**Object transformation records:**
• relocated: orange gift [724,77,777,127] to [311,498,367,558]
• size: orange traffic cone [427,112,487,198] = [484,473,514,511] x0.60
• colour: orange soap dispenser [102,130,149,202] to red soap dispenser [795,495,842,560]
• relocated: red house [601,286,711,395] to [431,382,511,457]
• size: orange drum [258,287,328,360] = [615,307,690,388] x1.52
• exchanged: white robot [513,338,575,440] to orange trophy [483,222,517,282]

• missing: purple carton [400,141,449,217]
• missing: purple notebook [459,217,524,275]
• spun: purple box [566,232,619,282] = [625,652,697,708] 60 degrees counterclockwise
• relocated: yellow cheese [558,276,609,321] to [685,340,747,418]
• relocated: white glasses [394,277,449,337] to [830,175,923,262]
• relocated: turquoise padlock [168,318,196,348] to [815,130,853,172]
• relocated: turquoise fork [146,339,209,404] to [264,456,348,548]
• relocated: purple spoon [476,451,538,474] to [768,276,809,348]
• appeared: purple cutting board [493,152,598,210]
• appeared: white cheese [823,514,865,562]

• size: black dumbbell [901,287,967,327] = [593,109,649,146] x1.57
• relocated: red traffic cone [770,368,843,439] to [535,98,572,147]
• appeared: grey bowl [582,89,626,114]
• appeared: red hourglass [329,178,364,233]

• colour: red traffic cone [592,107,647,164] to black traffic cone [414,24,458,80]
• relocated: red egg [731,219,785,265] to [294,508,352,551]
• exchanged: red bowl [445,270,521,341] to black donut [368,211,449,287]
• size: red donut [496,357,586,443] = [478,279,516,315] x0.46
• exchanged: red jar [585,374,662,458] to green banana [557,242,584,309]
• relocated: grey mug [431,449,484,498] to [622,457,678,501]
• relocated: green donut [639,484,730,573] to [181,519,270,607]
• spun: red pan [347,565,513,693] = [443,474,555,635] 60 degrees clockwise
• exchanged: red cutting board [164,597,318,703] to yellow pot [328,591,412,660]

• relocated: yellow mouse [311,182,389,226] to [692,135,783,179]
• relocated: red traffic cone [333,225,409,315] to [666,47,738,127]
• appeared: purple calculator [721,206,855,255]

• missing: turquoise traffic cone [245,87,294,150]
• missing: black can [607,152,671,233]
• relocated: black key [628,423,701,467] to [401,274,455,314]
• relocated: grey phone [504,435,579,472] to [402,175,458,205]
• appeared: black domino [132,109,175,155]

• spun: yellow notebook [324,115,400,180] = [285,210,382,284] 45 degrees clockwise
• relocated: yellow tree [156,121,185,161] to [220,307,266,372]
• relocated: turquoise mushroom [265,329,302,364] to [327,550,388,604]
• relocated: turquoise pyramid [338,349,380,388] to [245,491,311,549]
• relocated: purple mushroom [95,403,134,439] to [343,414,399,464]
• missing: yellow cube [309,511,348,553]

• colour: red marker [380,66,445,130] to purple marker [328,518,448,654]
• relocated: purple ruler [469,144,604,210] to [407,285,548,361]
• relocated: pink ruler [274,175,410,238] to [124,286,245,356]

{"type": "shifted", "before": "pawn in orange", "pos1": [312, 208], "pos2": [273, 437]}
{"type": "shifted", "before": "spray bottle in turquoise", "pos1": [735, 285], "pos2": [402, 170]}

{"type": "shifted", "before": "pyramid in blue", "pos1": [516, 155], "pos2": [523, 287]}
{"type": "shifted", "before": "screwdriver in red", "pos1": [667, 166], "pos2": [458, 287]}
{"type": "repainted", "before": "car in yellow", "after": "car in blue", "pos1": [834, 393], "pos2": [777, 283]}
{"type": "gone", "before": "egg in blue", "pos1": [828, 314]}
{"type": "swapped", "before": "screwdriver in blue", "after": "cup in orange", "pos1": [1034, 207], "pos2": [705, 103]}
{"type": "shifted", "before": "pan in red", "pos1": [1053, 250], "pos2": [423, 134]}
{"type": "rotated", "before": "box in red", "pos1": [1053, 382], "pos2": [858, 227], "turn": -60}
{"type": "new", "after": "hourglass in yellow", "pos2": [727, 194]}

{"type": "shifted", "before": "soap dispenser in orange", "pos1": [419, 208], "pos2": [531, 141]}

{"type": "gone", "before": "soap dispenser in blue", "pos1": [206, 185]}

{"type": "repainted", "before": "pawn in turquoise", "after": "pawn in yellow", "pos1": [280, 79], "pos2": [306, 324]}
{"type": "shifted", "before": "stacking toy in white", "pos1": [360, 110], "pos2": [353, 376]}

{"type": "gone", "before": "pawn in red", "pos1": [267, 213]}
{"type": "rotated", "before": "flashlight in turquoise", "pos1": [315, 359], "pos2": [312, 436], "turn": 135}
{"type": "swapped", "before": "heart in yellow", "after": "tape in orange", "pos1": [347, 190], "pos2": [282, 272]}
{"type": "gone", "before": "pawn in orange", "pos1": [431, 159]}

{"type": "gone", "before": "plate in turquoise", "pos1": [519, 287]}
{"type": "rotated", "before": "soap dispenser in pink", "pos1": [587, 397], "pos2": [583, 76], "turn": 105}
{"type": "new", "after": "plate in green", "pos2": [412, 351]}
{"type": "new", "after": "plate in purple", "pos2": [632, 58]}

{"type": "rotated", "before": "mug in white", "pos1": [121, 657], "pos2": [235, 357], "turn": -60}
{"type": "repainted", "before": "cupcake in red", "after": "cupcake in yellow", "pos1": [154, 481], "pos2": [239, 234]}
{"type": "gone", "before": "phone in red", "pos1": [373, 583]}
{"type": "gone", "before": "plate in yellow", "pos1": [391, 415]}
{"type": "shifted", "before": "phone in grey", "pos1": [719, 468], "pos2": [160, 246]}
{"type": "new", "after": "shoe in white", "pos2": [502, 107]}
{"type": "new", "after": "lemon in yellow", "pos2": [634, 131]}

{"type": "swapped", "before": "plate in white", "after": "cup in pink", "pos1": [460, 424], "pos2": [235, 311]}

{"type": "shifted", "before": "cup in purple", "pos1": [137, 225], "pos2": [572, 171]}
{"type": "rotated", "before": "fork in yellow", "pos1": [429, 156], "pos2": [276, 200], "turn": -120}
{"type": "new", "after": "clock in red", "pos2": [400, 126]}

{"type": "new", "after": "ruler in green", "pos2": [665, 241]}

**Work instruction:** Each of the entries must be written out again exactly.

**Solution to the problem:**
• relocated: orange gift [724,77,777,127] to [311,498,367,558]
• size: orange traffic cone [427,112,487,198] = [484,473,514,511] x0.60
• colour: orange soap dispenser [102,130,149,202] to red soap dispenser [795,495,842,560]
• relocated: red house [601,286,711,395] to [431,382,511,457]
• size: orange drum [258,287,328,360] = [615,307,690,388] x1.52
• exchanged: white robot [513,338,575,440] to orange trophy [483,222,517,282]

• missing: purple carton [400,141,449,217]
• missing: purple notebook [459,217,524,275]
• spun: purple box [566,232,619,282] = [625,652,697,708] 60 degrees counterclockwise
• relocated: yellow cheese [558,276,609,321] to [685,340,747,418]
• relocated: white glasses [394,277,449,337] to [830,175,923,262]
• relocated: turquoise padlock [168,318,196,348] to [815,130,853,172]
• relocated: turquoise fork [146,339,209,404] to [264,456,348,548]
• relocated: purple spoon [476,451,538,474] to [768,276,809,348]
• appeared: purple cutting board [493,152,598,210]
• appeared: white cheese [823,514,865,562]

• size: black dumbbell [901,287,967,327] = [593,109,649,146] x1.57
• relocated: red traffic cone [770,368,843,439] to [535,98,572,147]
• appeared: grey bowl [582,89,626,114]
• appeared: red hourglass [329,178,364,233]

• colour: red traffic cone [592,107,647,164] to black traffic cone [414,24,458,80]
• relocated: red egg [731,219,785,265] to [294,508,352,551]
• exchanged: red bowl [445,270,521,341] to black donut [368,211,449,287]
• size: red donut [496,357,586,443] = [478,279,516,315] x0.46
• exchanged: red jar [585,374,662,458] to green banana [557,242,584,309]
• relocated: grey mug [431,449,484,498] to [622,457,678,501]
• relocated: green donut [639,484,730,573] to [181,519,270,607]
• spun: red pan [347,565,513,693] = [443,474,555,635] 60 degrees clockwise
• exchanged: red cutting board [164,597,318,703] to yellow pot [328,591,412,660]

• relocated: yellow mouse [311,182,389,226] to [692,135,783,179]
• relocated: red traffic cone [333,225,409,315] to [666,47,738,127]
• appeared: purple calculator [721,206,855,255]

• missing: turquoise traffic cone [245,87,294,150]
• missing: black can [607,152,671,233]
• relocated: black key [628,423,701,467] to [401,274,455,314]
• relocated: grey phone [504,435,579,472] to [402,175,458,205]
• appeared: black domino [132,109,175,155]

• spun: yellow notebook [324,115,400,180] = [285,210,382,284] 45 degrees clockwise
• relocated: yellow tree [156,121,185,161] to [220,307,266,372]
• relocated: turquoise mushroom [265,329,302,364] to [327,550,388,604]
• relocated: turquoise pyramid [338,349,380,388] to [245,491,311,549]
• relocated: purple mushroom [95,403,134,439] to [343,414,399,464]
• missing: yellow cube [309,511,348,553]

• colour: red marker [380,66,445,130] to purple marker [328,518,448,654]
• relocated: purple ruler [469,144,604,210] to [407,285,548,361]
• relocated: pink ruler [274,175,410,238] to [124,286,245,356]

{"type": "shifted", "before": "pawn in orange", "pos1": [312, 208], "pos2": [273, 437]}
{"type": "shifted", "before": "spray bottle in turquoise", "pos1": [735, 285], "pos2": [402, 170]}

{"type": "shifted", "before": "pyramid in blue", "pos1": [516, 155], "pos2": [523, 287]}
{"type": "shifted", "before": "screwdriver in red", "pos1": [667, 166], "pos2": [458, 287]}
{"type": "repainted", "before": "car in yellow", "after": "car in blue", "pos1": [834, 393], "pos2": [777, 283]}
{"type": "gone", "before": "egg in blue", "pos1": [828, 314]}
{"type": "swapped", "before": "screwdriver in blue", "after": "cup in orange", "pos1": [1034, 207], "pos2": [705, 103]}
{"type": "shifted", "before": "pan in red", "pos1": [1053, 250], "pos2": [423, 134]}
{"type": "rotated", "before": "box in red", "pos1": [1053, 382], "pos2": [858, 227], "turn": -60}
{"type": "new", "after": "hourglass in yellow", "pos2": [727, 194]}

{"type": "shifted", "before": "soap dispenser in orange", "pos1": [419, 208], "pos2": [531, 141]}

{"type": "gone", "before": "soap dispenser in blue", "pos1": [206, 185]}

{"type": "repainted", "before": "pawn in turquoise", "after": "pawn in yellow", "pos1": [280, 79], "pos2": [306, 324]}
{"type": "shifted", "before": "stacking toy in white", "pos1": [360, 110], "pos2": [353, 376]}

{"type": "gone", "before": "pawn in red", "pos1": [267, 213]}
{"type": "rotated", "before": "flashlight in turquoise", "pos1": [315, 359], "pos2": [312, 436], "turn": 135}
{"type": "swapped", "before": "heart in yellow", "after": "tape in orange", "pos1": [347, 190], "pos2": [282, 272]}
{"type": "gone", "before": "pawn in orange", "pos1": [431, 159]}

{"type": "gone", "before": "plate in turquoise", "pos1": [519, 287]}
{"type": "rotated", "before": "soap dispenser in pink", "pos1": [587, 397], "pos2": [583, 76], "turn": 105}
{"type": "new", "after": "plate in green", "pos2": [412, 351]}
{"type": "new", "after": "plate in purple", "pos2": [632, 58]}

{"type": "rotated", "before": "mug in white", "pos1": [121, 657], "pos2": [235, 357], "turn": -60}
{"type": "repainted", "before": "cupcake in red", "after": "cupcake in yellow", "pos1": [154, 481], "pos2": [239, 234]}
{"type": "gone", "before": "phone in red", "pos1": [373, 583]}
{"type": "gone", "before": "plate in yellow", "pos1": [391, 415]}
{"type": "shifted", "before": "phone in grey", "pos1": [719, 468], "pos2": [160, 246]}
{"type": "new", "after": "shoe in white", "pos2": [502, 107]}
{"type": "new", "after": "lemon in yellow", "pos2": [634, 131]}

{"type": "swapped", "before": "plate in white", "after": "cup in pink", "pos1": [460, 424], "pos2": [235, 311]}

{"type": "shifted", "before": "cup in purple", "pos1": [137, 225], "pos2": [572, 171]}
{"type": "rotated", "before": "fork in yellow", "pos1": [429, 156], "pos2": [276, 200], "turn": -120}
{"type": "new", "after": "clock in red", "pos2": [400, 126]}

{"type": "new", "after": "ruler in green", "pos2": [665, 241]}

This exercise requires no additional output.